### The task
Leave every image out, and print the remaining lines below exactly.

### Collected data
=== Begin Enclosure ===

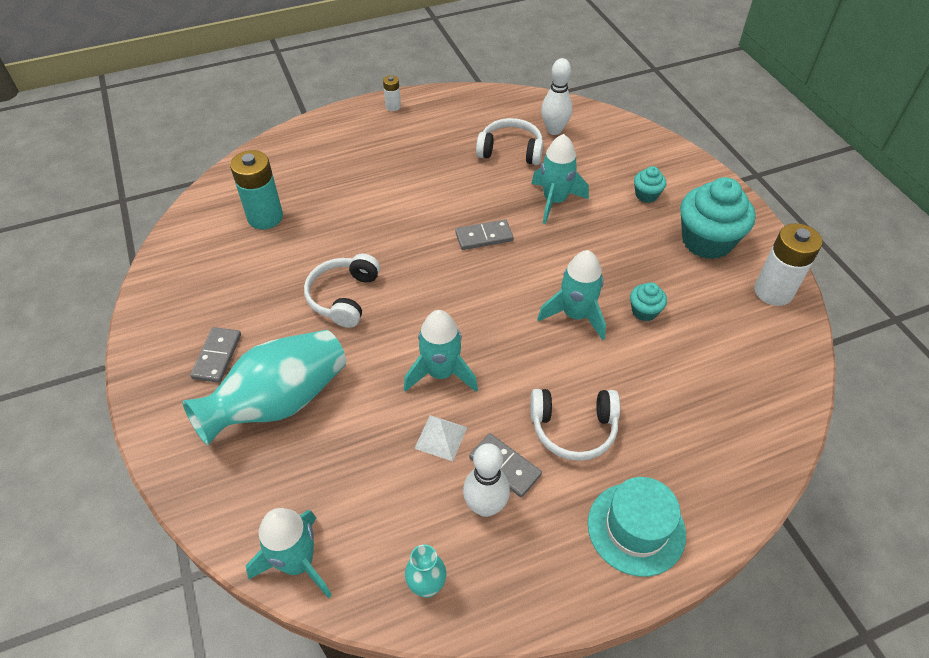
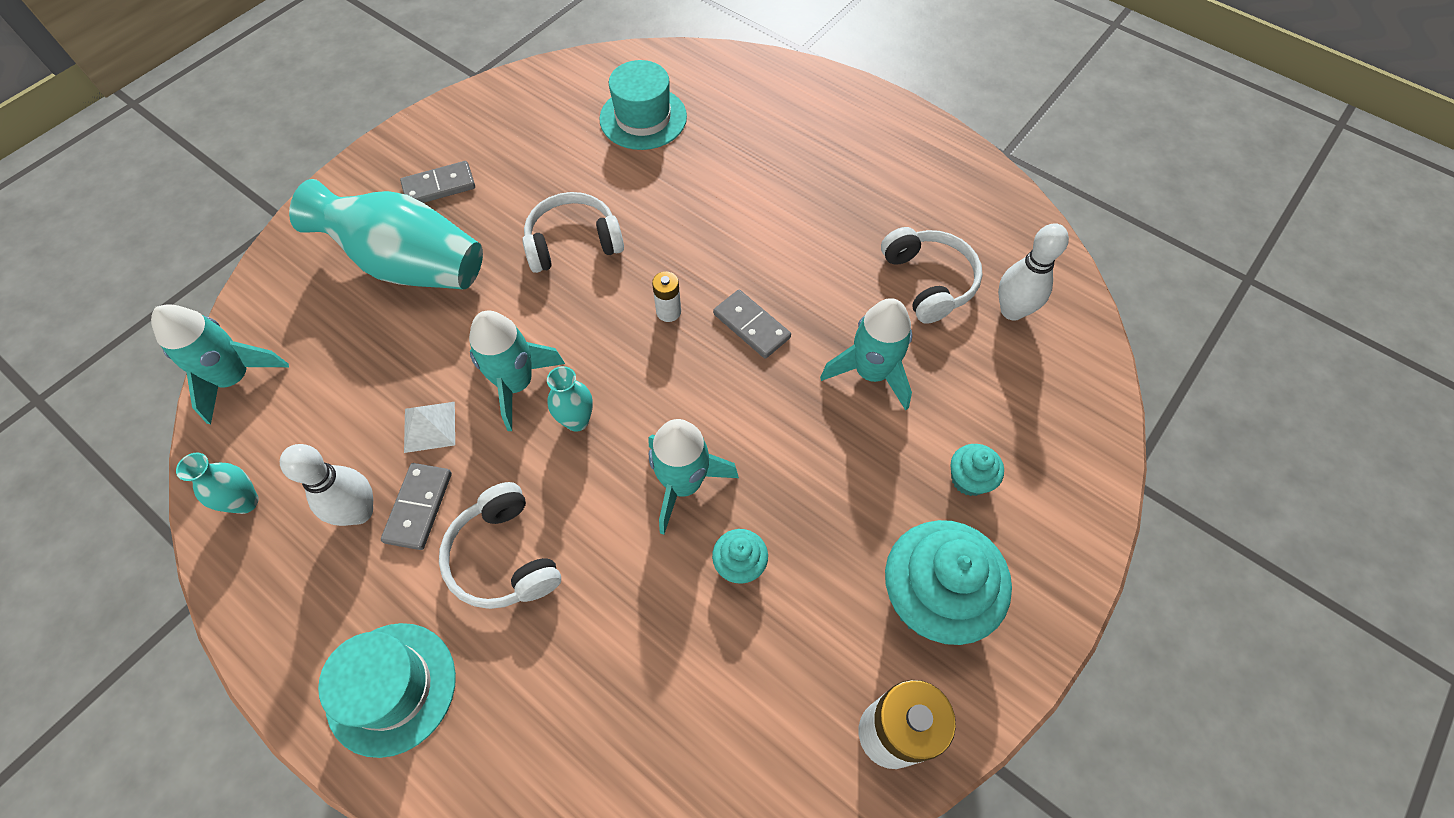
camera: 60 degrees right, 10 degrees up
(265, 217) = (643, 118): turquoise battery -> turquoise hat
(393, 106) = (909, 127): white battery -> white battery (668, 312)
(494, 350) = (577, 421): none -> turquoise vase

=== End Enclosure ===

### Answer below
camera: 60 degrees right, 10 degrees up
(265, 217) = (643, 118): turquoise battery -> turquoise hat
(393, 106) = (909, 127): white battery -> white battery (668, 312)
(494, 350) = (577, 421): none -> turquoise vase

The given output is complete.